-- Directions for this task --
Scan the listing and work out how many lines contain the word "camera". Nothing but the number should be given.

-- Material for this exercise --
# # # # # # #

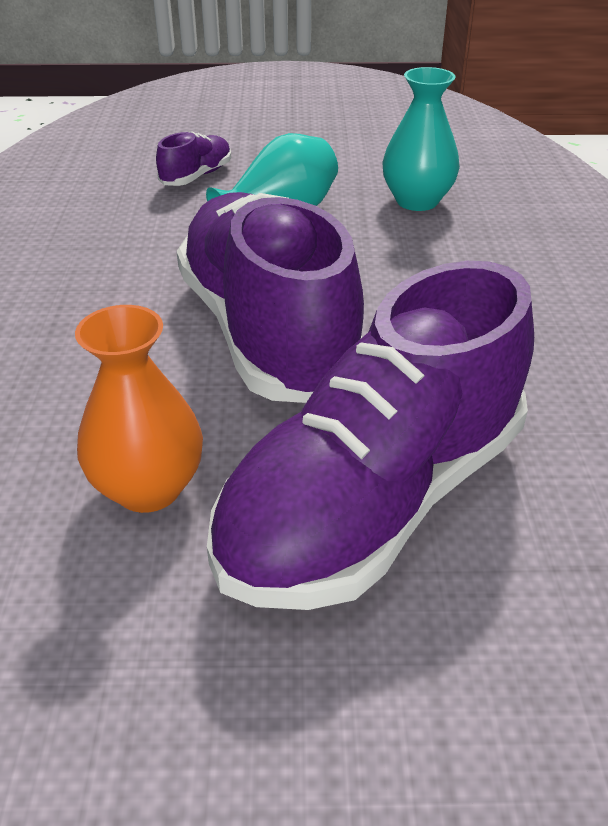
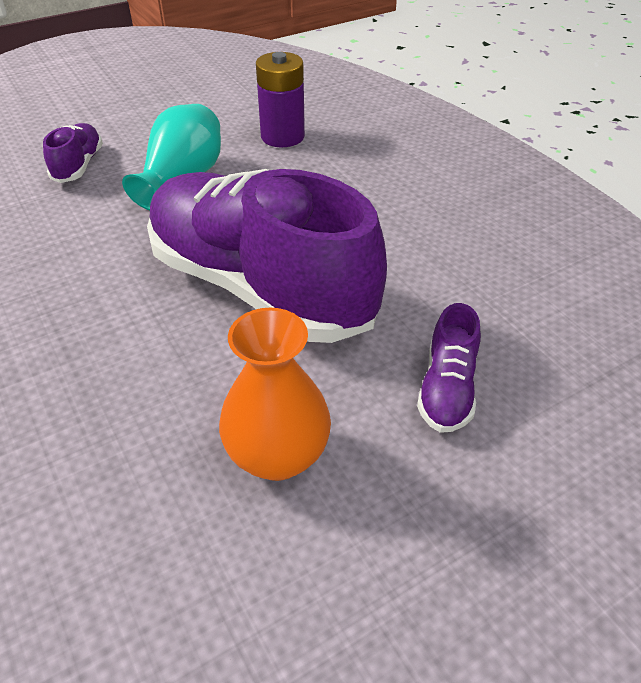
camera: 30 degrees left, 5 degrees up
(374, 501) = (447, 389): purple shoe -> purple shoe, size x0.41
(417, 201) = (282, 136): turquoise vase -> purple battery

# # # # # # #

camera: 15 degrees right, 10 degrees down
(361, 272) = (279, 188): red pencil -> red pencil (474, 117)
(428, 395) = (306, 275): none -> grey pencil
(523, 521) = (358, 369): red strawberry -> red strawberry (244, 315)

# # # # # # #

-- Solved problem --
2